Stated problem:
Repeat the rows below word for word, from their first line up to and including the line with "ges''16--) aes''16 ces'''8". Leave out any pictures.

○ ○ ○

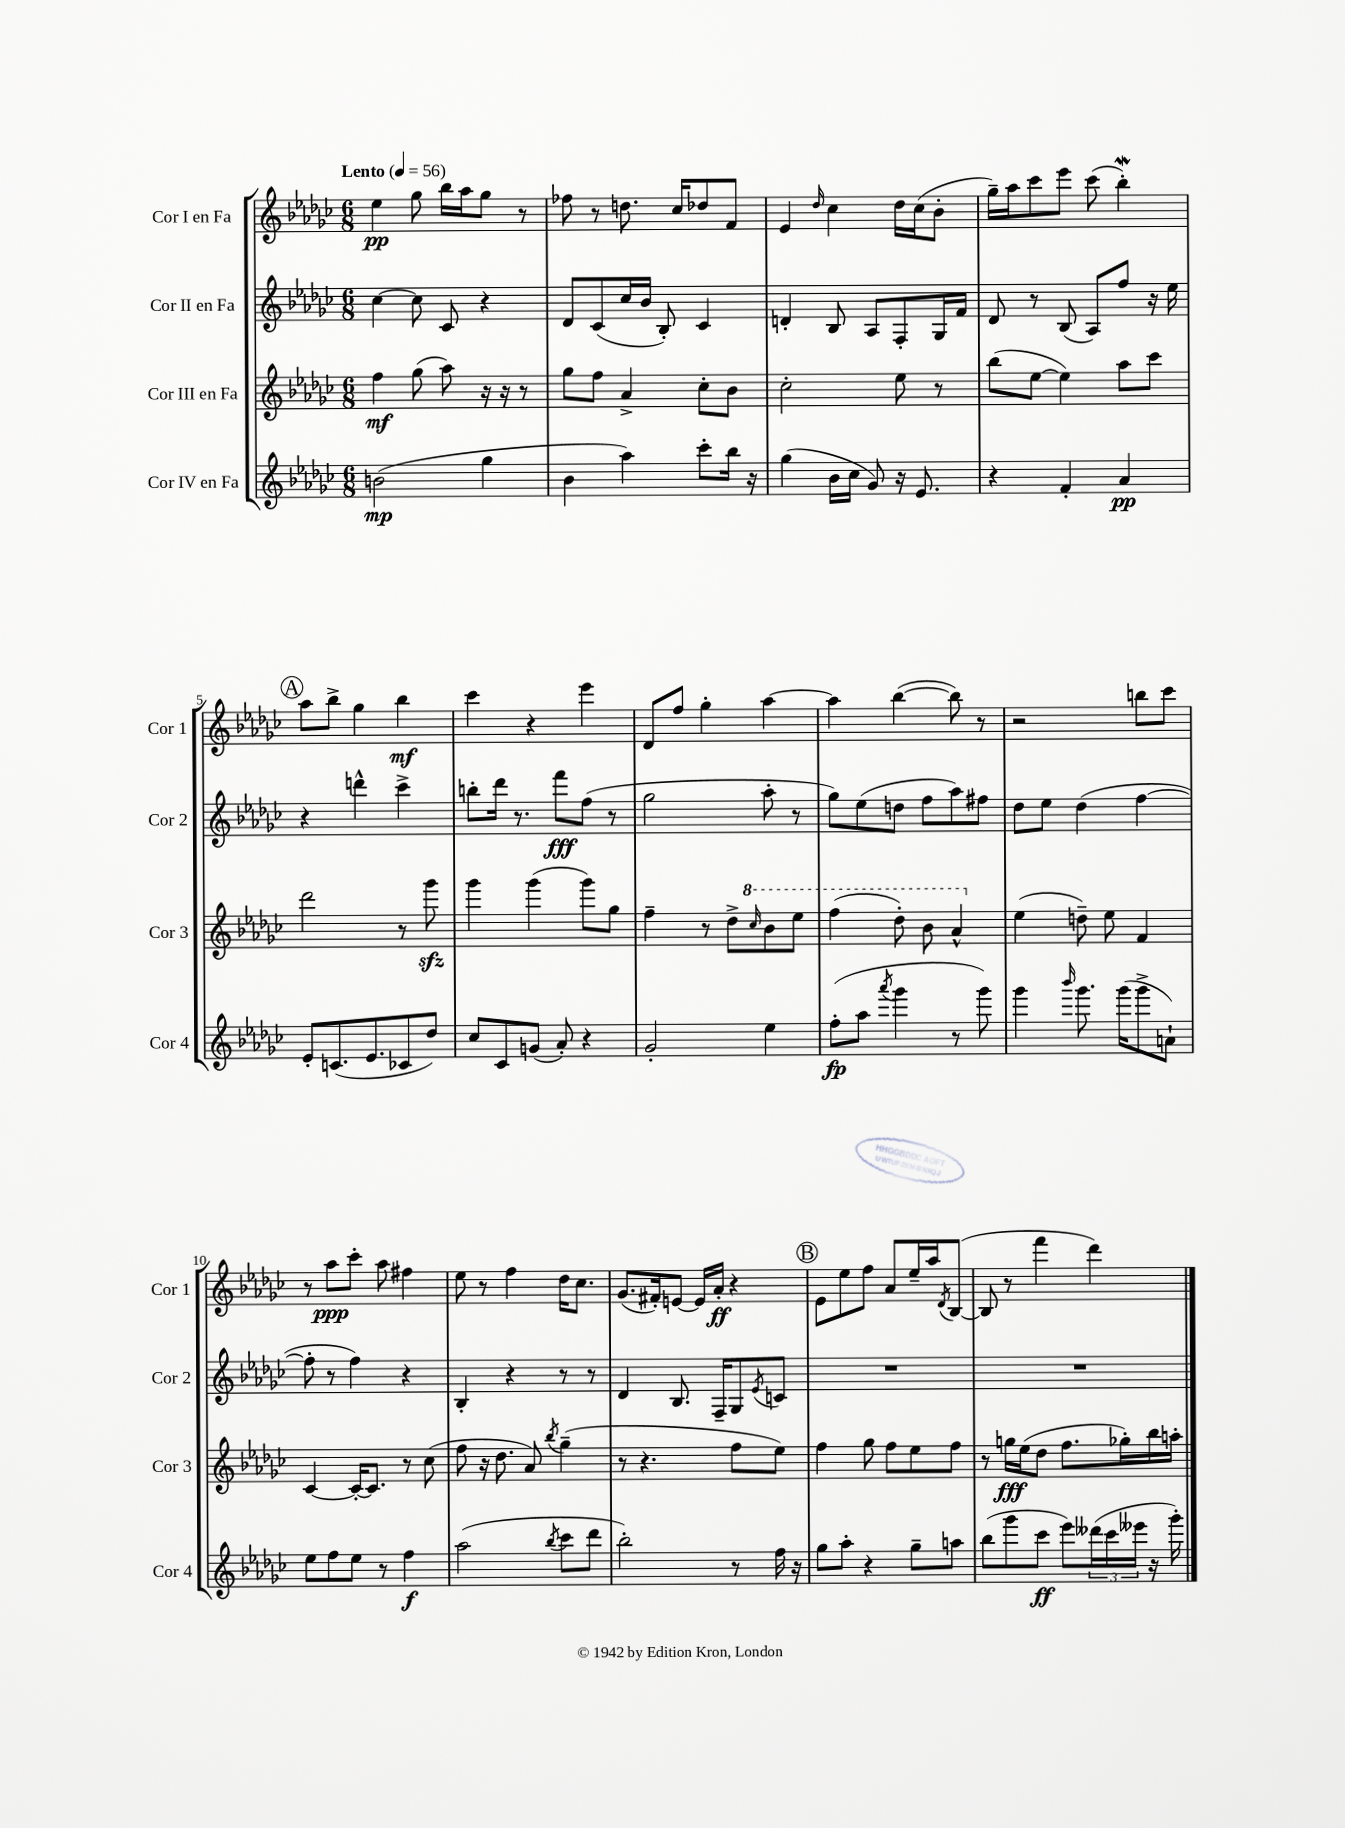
<<
\new StaffGroup <<
\new Staff = "s0" \with { instrumentName = "Cor I en Fa" shortInstrumentName = "Cor 1" } {
    \clef treble \key ges \major \numericTimeSignature \time 6/8 \tempo "Lento" 4 = 56
    ees''4\pp ges''8 bes''16 aes''16 ges''8 r8 |
    fes''8 r8 d''8. ces''16 des''8 f'8 |
    ees'4 \grace { des''16 } ces''4 des''16 ces''16( bes'8-. |
    ges''16--) aes''16 ces'''8 ees'''8 ces'''8( bes''4-.\mordent) |
    \mark \markup { \circle "A" } aes''8 bes''8-> ges''4 bes''4\mf |
    ces'''4 r4 ees'''4 |
    des'8 f''8 ges''4-. aes''4~ |
    aes''4 bes''4~( bes''8) r8 |
    r2 b''8 ces'''8 |
    r8 aes''8\ppp ces'''8-. aes''8 fis''4 |
    ees''8 r8 f''4 des''16 ces''8. |
    ges'8.( fis'16-.) e'8~ e'16 aes'16-.\ff r4 |
    \mark \markup { \circle "B" } ees'8 ees''8 f''8 aes'8 ees''16-- aes''16 \acciaccatura { des'8 } bes8~( |
    bes8 r8 f'''4 des'''4) \bar "|." |
}
\new Staff = "s1" \with { instrumentName = "Cor II en Fa" shortInstrumentName = "Cor 2" } {
    \clef treble \key ges \major \numericTimeSignature \time 6/8
    ces''4~ ces''8 ces'8 r4 |
    des'8 ces'8( ces''16 bes'16 bes8-.) ces'4 |
    d'4-. bes8 aes8 f8-. ges16 f'16 |
    des'8 r8 bes8( aes8) f''8 r16 ees''16 |
    \mark \markup { \circle "A" } r4 d'''4-^ ces'''4-> |
    b''8-. des'''16 r8. f'''8\fff f''8( r8 |
    ges''2 aes''8-. r8 |
    ges''8) ees''8( d''8 f''8 aes''8) fis''8 |
    des''8 ees''8 des''4( f''4~ |
    f''8-. r8 f''4) r4 |
    bes4-. r4 r8 r8 |
    des'4 bes8. f16-- ges8 \acciaccatura { ees'8 } c'8 |
    \mark \markup { \circle "B" } R2. |
    R2. \bar "|." |
}
\new Staff = "s2" \with { instrumentName = "Cor III en Fa" shortInstrumentName = "Cor 3" } {
    \clef treble \key ges \major \numericTimeSignature \time 6/8
    f''4\mf ges''8( aes''8) r16 r16 r8 |
    ges''8 f''8 aes'4-> ces''8-. bes'8 |
    ces''2-. ees''8 r8 |
    bes''8( ees''8~ ees''4) aes''8 ces'''8 |
    \mark \markup { \circle "A" } des'''2 r8 ges'''8\sfz |
    ges'''4 ges'''4( ges'''8) ges''8 |
    f''4-- r8 des''8-> \ottava #1 \grace { ces'''16 } bes''8 ees'''8 |
    f'''4( des'''8-.) bes''8 aes''4-^ \ottava #0 |
    ees''4( d''8--) ees''8 f'4 |
    ces'4~ ces'16~-. ces'8. r8 ces''8( |
    f''8 r16 des''8. aes'8) \acciaccatura { bes''8 } ges''4--( |
    r8 r4. f''8 ees''8) |
    \mark \markup { \circle "B" } f''4 ges''8 f''8 ees''8 f''8 |
    r8 g''16\fff ees''16( des''8 f''8. ges''16-.) bes''16 a''16-. \bar "|." |
}
\new Staff = "s3" \with { instrumentName = "Cor IV en Fa" shortInstrumentName = "Cor 4" } {
    \clef treble \key ges \major \numericTimeSignature \time 6/8
    b'2\mp( ges''4 |
    bes'4 aes''4) ces'''8-. bes''16 r16 |
    ges''4( bes'16 ces''16 ges'8) r16 ees'8. |
    r4 f'4-. aes'4\pp |
    \mark \markup { \circle "A" } ees'8-. c'8.( ees'8. ces'8 des''8) |
    ces''8 ces'8 g'8( aes'8-.) r4 |
    ges'2-. ees''4 |
    f''8-.\fp( aes''8 \acciaccatura { aes'''8 } ges'''4 r8 ges'''8) |
    ges'''4 \grace { bes'''16 } ges'''8. ges'''16( ges'''8-> a'8-!) |
    ees''8 f''8 ees''8 r8 f''4\f |
    aes''2( \acciaccatura { bes''8 } ces'''8 des'''8 |
    bes''2-.) r8 f''16 r16 |
    \mark \markup { \circle "B" } ges''8 aes''8-. r4 ges''8-- a''8 |
    bes''8( ges'''8 ces'''8\ff ees'''8) \tuplet 3/2 { deses'''16( ces'''16 eeses'''16 } r16 ges'''16-.) \bar "|." |
}
>>
>>
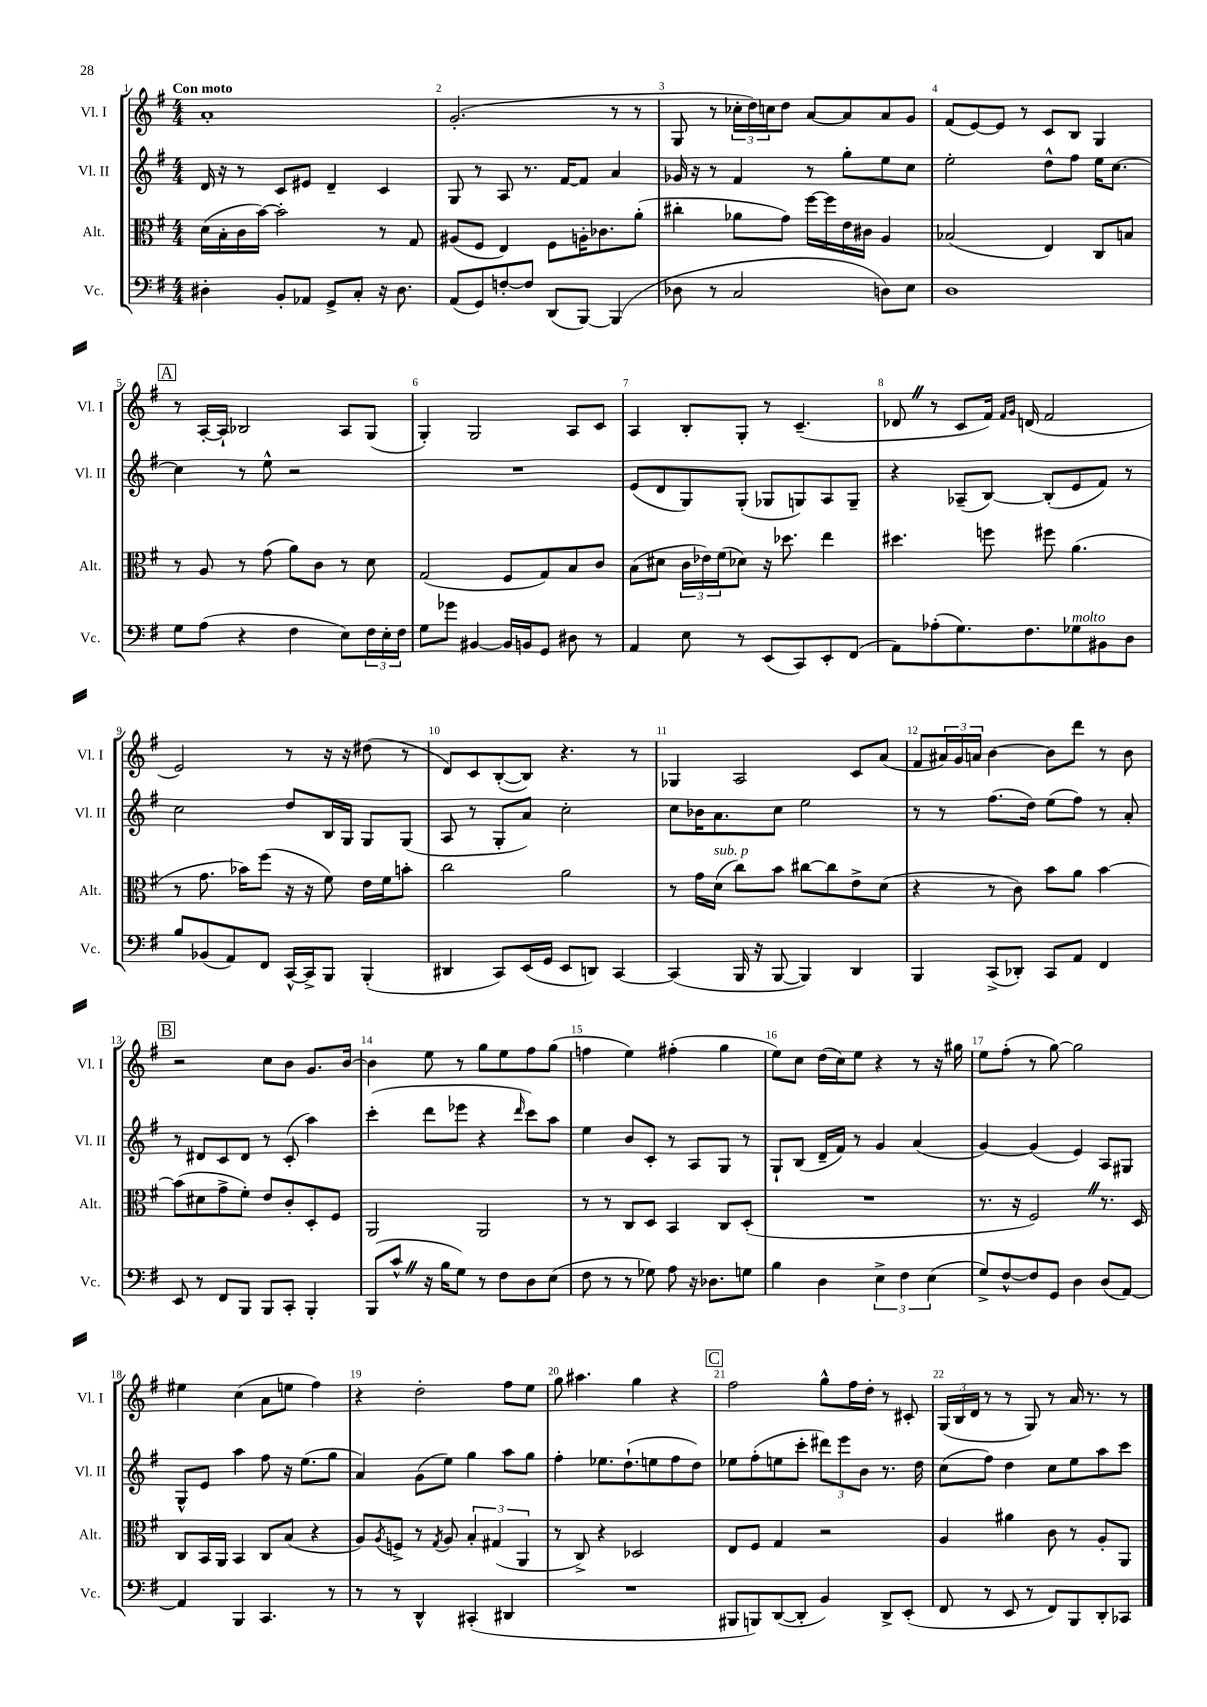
<<
\new StaffGroup <<
\new Staff = "s0" \with { instrumentName = "Vl. I" shortInstrumentName = "Vl. I" } {
    \clef treble \key g \major \numericTimeSignature \time 4/4 \tempo "Con moto"
    a'1-. |
    g'2.-.( r8 r8 |
    g8 r8 \tuplet 3/2 { ces''16-. d''16) c''16 } d''8 a'8~ a'8 a'8 g'8 |
    fis'8( e'8~) e'8 r8 c'8 b8 g4 |
    \mark \markup { \box "A" } r8 a16~-. a16-! bes2 a8 g8( |
    g4-.) g2 a8 c'8 |
    a4 b8-. g8-. r8 c'4.--( |
    des'8 \once \override BreathingSign.text = \markup { \musicglyph "scripts.caesura.straight" } \breathe r8 c'8 fis'16) \grace { fis'16 g'16 } d'16( fis'2 |
    e'2) r8 r16 r16 dis''8( r8 |
    d'8) c'8 b8~-.( b8) r4. r8 |
    ges4 a2 c'8 a'8( |
    fis'8 \tuplet 3/2 { ais'16) g'16 a'16 } b'4~ b'8 d'''8 r8 b'8 |
    \mark \markup { \box "B" } r2 c''8 b'8 g'8. b'16~ |
    b'4 e''8 r8 g''8 e''8 fis''8 g''8( |
    f''4 e''4) fis''4-.( g''4 |
    e''8) c''8 d''16( c''16) e''8 r4 r8 r16 gis''16 |
    e''8 fis''8-.( r8 g''8~) g''2 |
    eis''4 c''4( a'8 e''8 fis''4) |
    r4 d''2-. fis''8 e''8 |
    g''8 ais''4. g''4 r4 |
    \mark \markup { \box "C" } fis''2 g''8-^ fis''16 d''16-. r8 cis'8-. |
    \tuplet 3/2 { g16( b16 d'16 } r8 r8 g8) r8 a'16 r8. r8 \bar "|." |
}
\new Staff = "s1" \with { instrumentName = "Vl. II" shortInstrumentName = "Vl. II" } {
    \clef treble \key g \major \numericTimeSignature \time 4/4
    d'16 r16 r8 c'8 eis'8 d'4-- c'4 |
    g8 r8 a8 r8. fis'16~ fis'8 a'4 |
    ges'16 r16 r8 fis'4 r8 g''8-. e''8 c''8 |
    e''2-. d''8-^ fis''8 e''16 c''8.~ |
    \mark \markup { \box "A" } c''4 r8 e''8-^ r2 |
    R1 |
    e'8( d'8 g8) g8-.( ges8 g8) a8 g8-- |
    r4 aes8--( b8~) b8-.( e'8 fis'8) r8 |
    c''2 d''8 b16 g16 g8 g8( |
    a8 r8 g8-. a'8) c''2-. |
    c''8 bes'16 a'8. c''8 e''2 |
    r8 r8 fis''8.( d''16) e''8( fis''8) r8 a'8-. |
    \mark \markup { \box "B" } r8 dis'8 c'8 dis'8 r8 c'8-.( a''4) |
    c'''4-.( d'''8 ees'''8 r4 \grace { d'''16 } c'''8) a''8 |
    e''4 b'8 c'8-. r8 a8 g8 r8 |
    g8-! b8( d'16-- fis'16) r8 g'4 a'4( |
    g'4~) g'4( e'4) a8 gis8 |
    g8-^ e'8 a''4 fis''8 r16 e''8.( g''8 |
    a'4) g'8( e''8) g''4 a''8 g''8 |
    fis''4-. ees''8. d''8.-!( e''8 fis''8 d''8) |
    \mark \markup { \box "C" } ees''8 fis''8-.( e''8 c'''8-. \tuplet 3/2 { dis'''8) e'''8 b'8 } r8. d''16 |
    c''8( fis''8) d''4 c''8 e''8 a''8 c'''8 \bar "|." |
}
\new Staff = "s2" \with { instrumentName = "Alt." shortInstrumentName = "Alt." } {
    \clef alto \key g \major \numericTimeSignature \time 4/4
    d'16( b16-. c'16 b'16~) b'2-. r8 g8 |
    ais8( fis8 e4) fis8 a16-. ces'8. a'8-.( |
    cis''4-. aes'8 g'8) fis''16~ fis''16 e'16 cis'16 a4 |
    bes2( e4) c8 b8 |
    \mark \markup { \box "A" } r8 a8 r8 g'8( a'8) c'8 r8 d'8 |
    g2( fis8 g8) b8 c'8 |
    b8( dis'8 \tuplet 3/2 { c'16 ees'16) fis'16( } des'8) r16 des''8. e''4 |
    dis''4. f''8 fis''8 a'4.( |
    r8 g'8. bes'16) fis''8( r16 r16 fis'8) e'16 fis'16 b'8-. |
    c''2 a'2 |
    r8 g'16 d'16^\markup { \italic "sub. p" }( c''8) b'8 cis''8~ cis''8 e'8-> d'8( |
    r4 r8 c'8) b'8 a'8 b'4~ |
    \mark \markup { \box "B" } b'8( dis'8 g'8-> fis'8-.) e'8 c'8-. d8-. fis8 |
    a,2 a,2 |
    r8 r8 c8 d8 b,4 c8 d8-.( |
    R1 |
    r8. r16 fis2) \once \override BreathingSign.text = \markup { \musicglyph "scripts.caesura.straight" } \breathe r8. d16 |
    c8 b,16 a,16 b,4 c8 b8( r4 |
    a8) \acciaccatura { a8 } f8-> r8 \acciaccatura { g8 } a8 \tuplet 3/2 { b4-. gis4( a,4 } |
    r8 c8->) r4 des2 |
    \mark \markup { \box "C" } e8 fis8 g4 r2 |
    a4 ais'4 c'8 r8 a8-. a,8 \bar "|." |
}
\new Staff = "s3" \with { instrumentName = "Vc." shortInstrumentName = "Vc." } {
    \clef bass \key g \major \numericTimeSignature \time 4/4
    dis4-. b,8-. aes,8 g,8-> c8-. r16 dis8. |
    a,8( g,8) f8~-. f8 d,8( b,,8~) b,,4( |
    des8 r8 c2 d8) e8 |
    d1 |
    \mark \markup { \box "A" } g8 a8( r4 fis4 e8) \tuplet 3/2 { fis16 e16-. fis16 } |
    g8 ges'8 bis,4~ bis,16 b,16 g,8 dis8 r8 |
    a,4 e8 r8 e,8( c,8) e,8-. fis,8( |
    a,8) aes8-.( g8.) fis8. ges8^\markup { \italic "molto" } bis,8 d8 |
    b8 bes,8( a,8) fis,8 c,16~-^ c,16-> b,,8 b,,4-.( |
    dis,4 c,8) e,16( g,16 e,8 d,8) c,4~ |
    c,4( b,,16 r16 b,,8~ b,,4) d,4 |
    b,,4 c,8->( des,8-.) c,8 a,8 fis,4 |
    \mark \markup { \box "B" } e,8 r8 fis,8 b,,8 b,,8 c,8-. b,,4-. |
    b,,8( c'8-^ \once \override BreathingSign.text = \markup { \musicglyph "scripts.caesura.straight" } \breathe r16 b16 g8) r8 fis8 d8 e8( |
    fis8 r8 r8 ges8) a8 r16 des8. g8 |
    b4 d4 \tuplet 3/2 { e4-> fis4 e4( } |
    g8->) fis8~-^ fis8 g,8 d4 d8( a,8~) |
    a,4 b,,4 c,4. r8 |
    r8 r8 d,4-^ cis,4-.( dis,4 |
    R1 |
    \mark \markup { \box "C" } bis,,8 b,,8) d,8~( d,8-. b,4) d,8-> e,8-.( |
    fis,8 r8 e,8 r8 fis,8) b,,8 d,8-. ces,8 \bar "|." |
}
>>
>>
\layout { \context { \Score \override BarNumber.break-visibility = ##(#f #t #t) barNumberVisibility = #all-bar-numbers-visible } }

○ ○ ○

Result below:
<<
\new StaffGroup <<
\new Staff = "s0" \with { instrumentName = "Cor I en Fa" shortInstrumentName = "Cor 1" } {
    \clef treble \key ges \major \numericTimeSignature \time 6/8 \tempo "Lento" 4 = 56
    ees''4\pp ges''8 bes''16 aes''16 ges''8 r8 |
    fes''8 r8 d''8. ces''16 des''8 f'8 |
    ees'4 \grace { des''16 } ces''4 des''16 ces''16( bes'8-. |
    ges''16--) aes''16 ces'''8 ees'''8 ces'''8( bes''4-.\mordent) |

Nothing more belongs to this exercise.